=== Data ===
=== Begin Enclosure ===
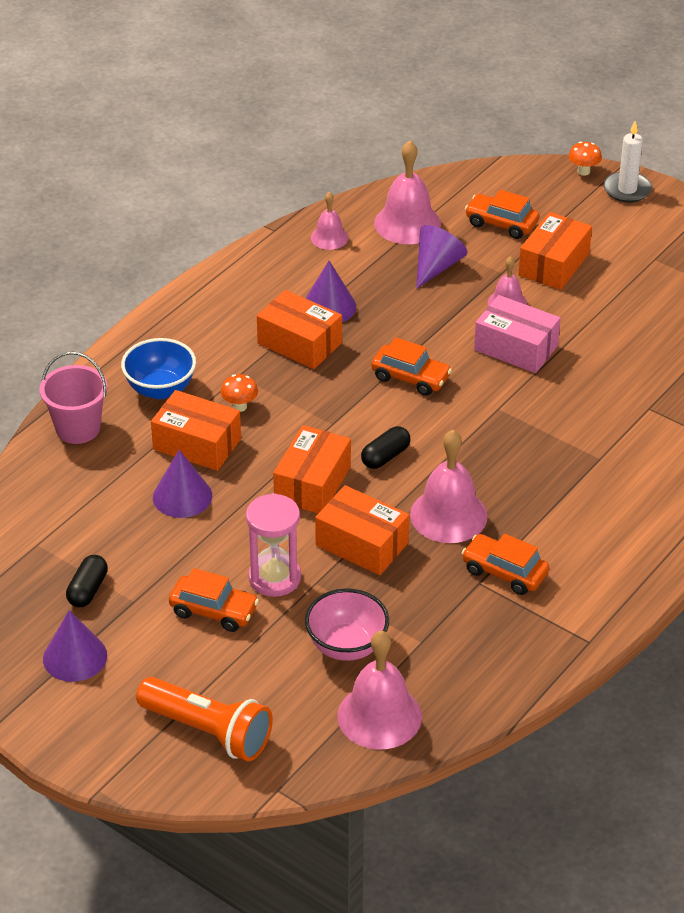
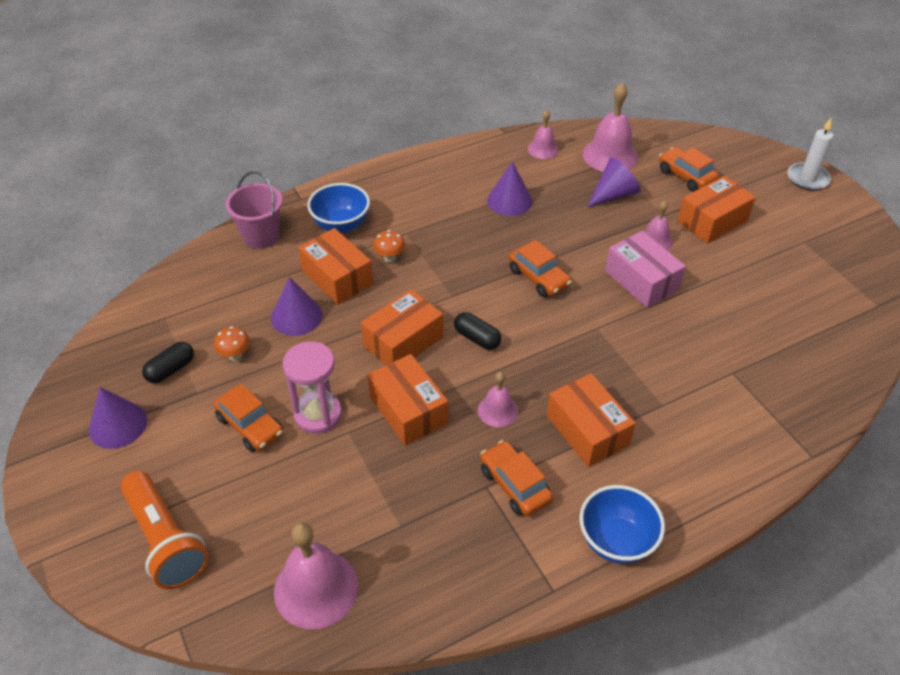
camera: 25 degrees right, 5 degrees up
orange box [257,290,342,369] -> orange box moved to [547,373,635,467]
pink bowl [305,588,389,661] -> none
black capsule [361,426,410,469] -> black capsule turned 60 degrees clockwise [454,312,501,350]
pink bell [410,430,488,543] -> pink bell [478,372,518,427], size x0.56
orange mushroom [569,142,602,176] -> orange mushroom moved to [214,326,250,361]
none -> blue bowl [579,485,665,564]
=== End Enclosure ===
=== Begin Enclosure ===
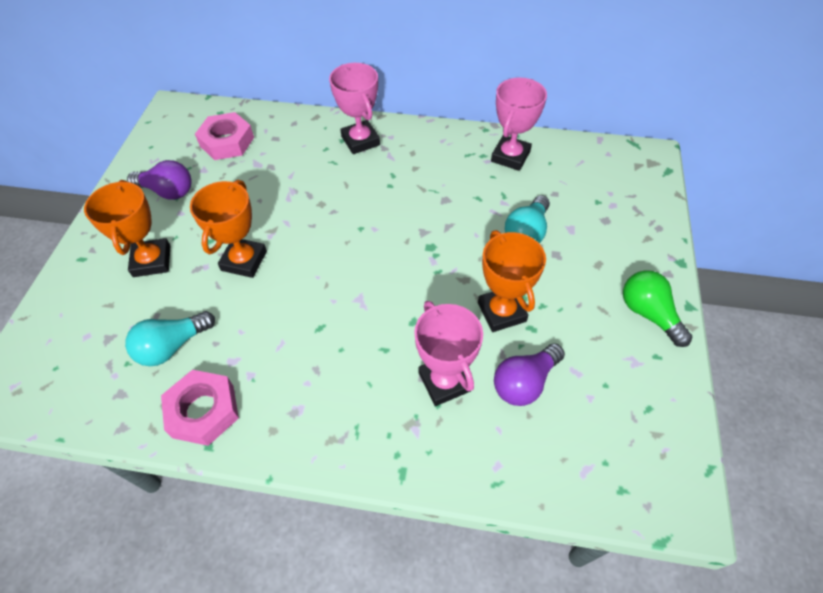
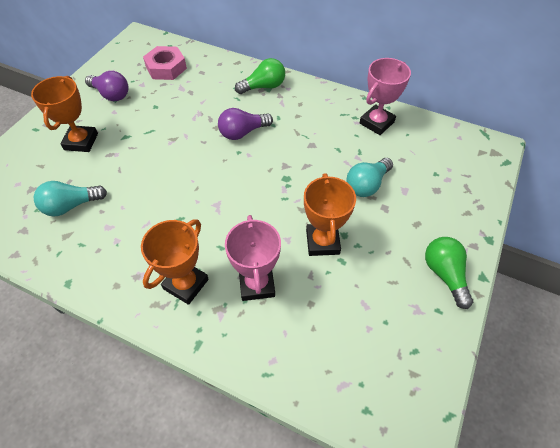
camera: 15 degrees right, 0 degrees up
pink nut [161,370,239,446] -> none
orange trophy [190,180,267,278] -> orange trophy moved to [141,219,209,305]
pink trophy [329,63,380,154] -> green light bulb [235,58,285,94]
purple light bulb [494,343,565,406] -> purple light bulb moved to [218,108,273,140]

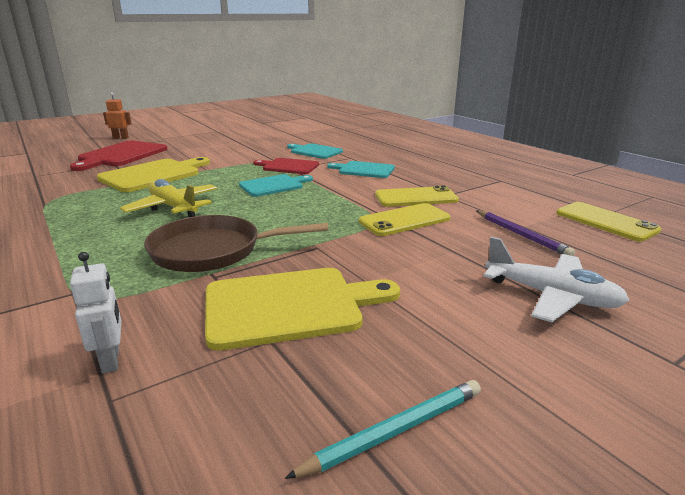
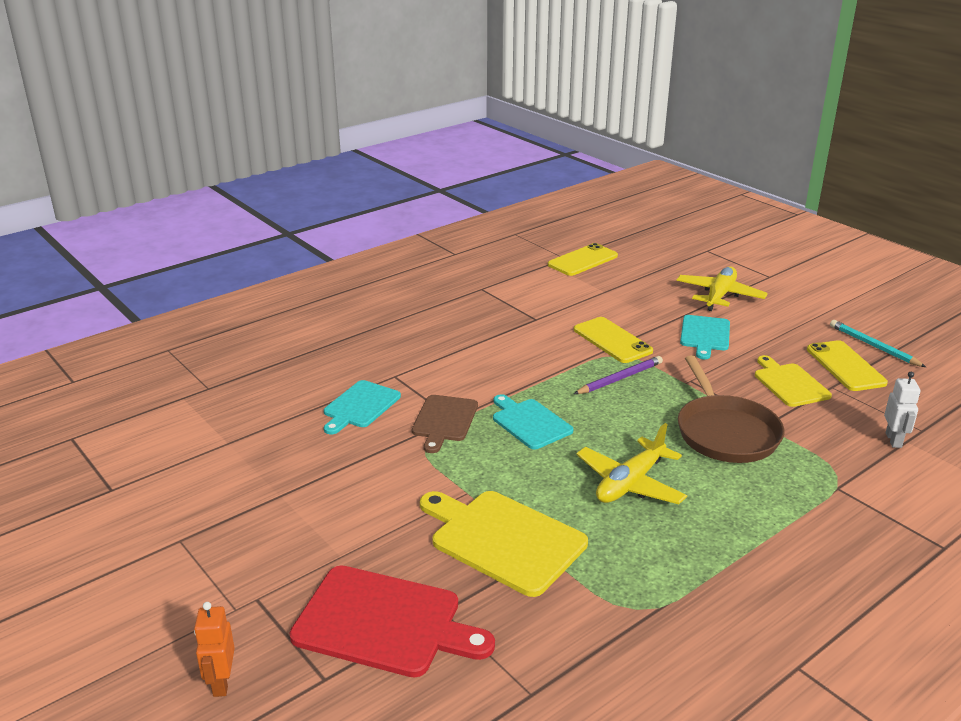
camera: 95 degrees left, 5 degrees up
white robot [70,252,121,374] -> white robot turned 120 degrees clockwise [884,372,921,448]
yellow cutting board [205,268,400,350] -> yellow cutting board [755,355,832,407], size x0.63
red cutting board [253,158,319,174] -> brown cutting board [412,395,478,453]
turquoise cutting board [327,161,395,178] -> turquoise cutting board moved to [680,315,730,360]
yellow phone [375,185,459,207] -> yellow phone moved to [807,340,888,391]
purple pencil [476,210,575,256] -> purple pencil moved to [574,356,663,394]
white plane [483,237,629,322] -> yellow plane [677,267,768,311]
=== End Enclosure ===
=== Begin Enclosure ===
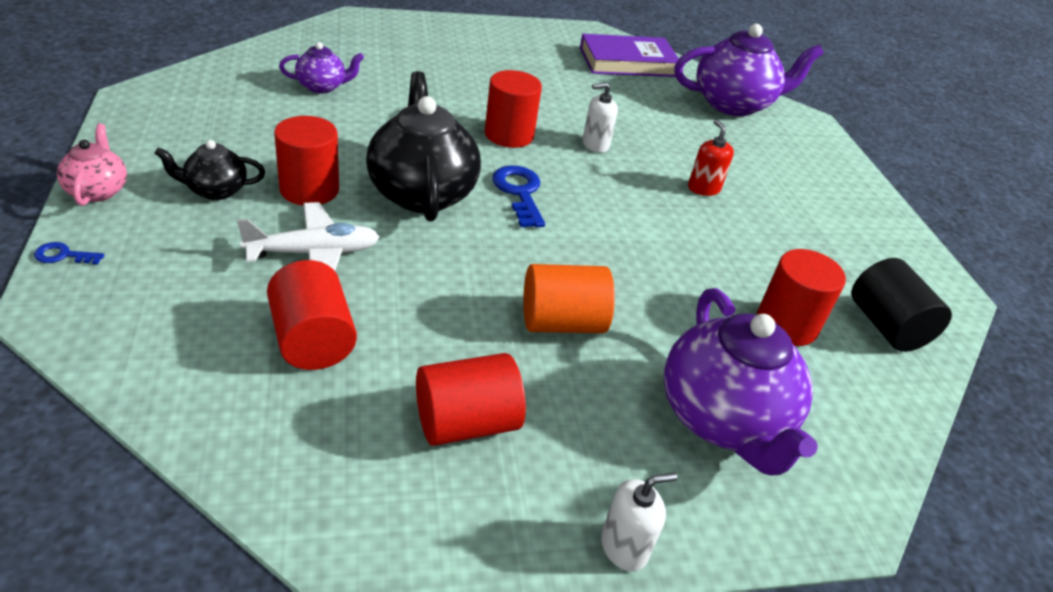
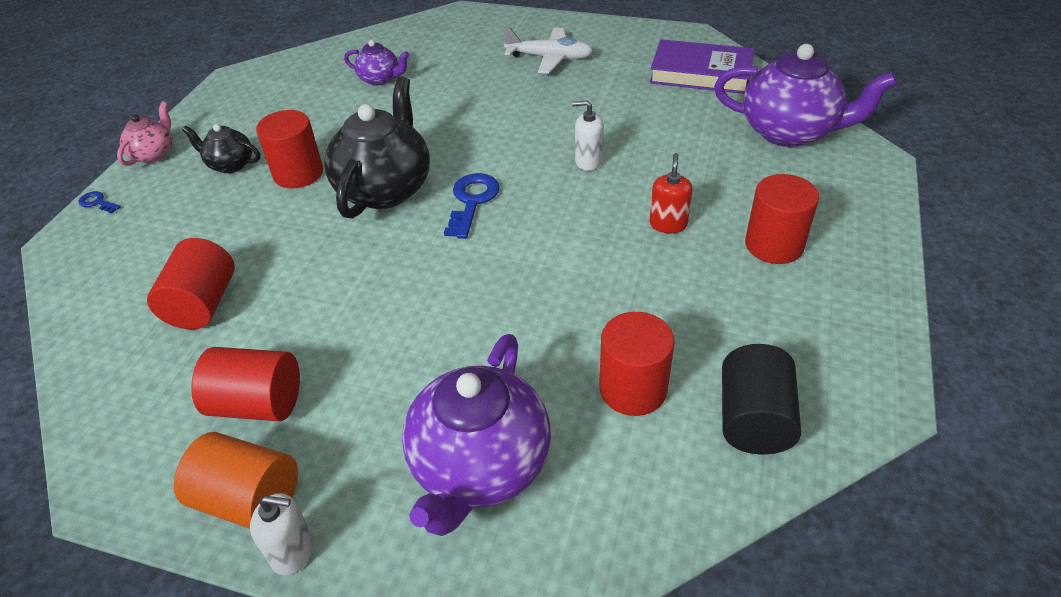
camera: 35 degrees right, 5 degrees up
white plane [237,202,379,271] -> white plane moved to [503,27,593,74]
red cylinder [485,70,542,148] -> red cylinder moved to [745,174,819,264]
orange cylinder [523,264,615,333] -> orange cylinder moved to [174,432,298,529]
=== End Enclosure ===
Check the listing above for "turned". Show every line where it turns up.

=== Answer for this exercise ===
black capsule [361,426,410,469] -> black capsule turned 60 degrees clockwise [454,312,501,350]
white robot [70,252,121,374] -> white robot turned 120 degrees clockwise [884,372,921,448]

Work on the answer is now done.